**PROBLEM DETAILS**
Reproduce the listing below word for word, leaving out the pictures.
[start]
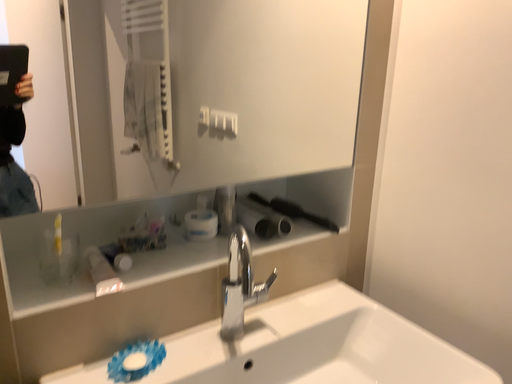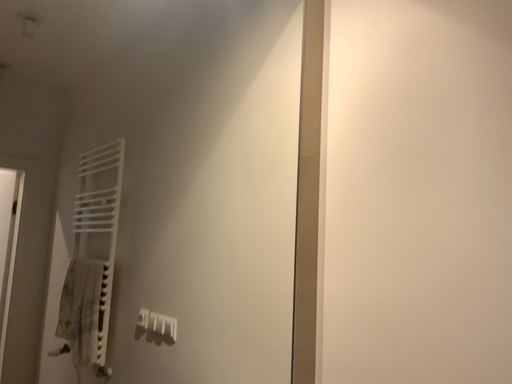
Question: How did the camera likely rotate when shooting the video?

Choices:
 (A) rotated right
 (B) rotated left

Answer: (A)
[end]
**RESPONSE BELOW**
Question: How did the camera likely rotate when shooting the video?

Choices:
 (A) rotated right
 (B) rotated left

Answer: (A)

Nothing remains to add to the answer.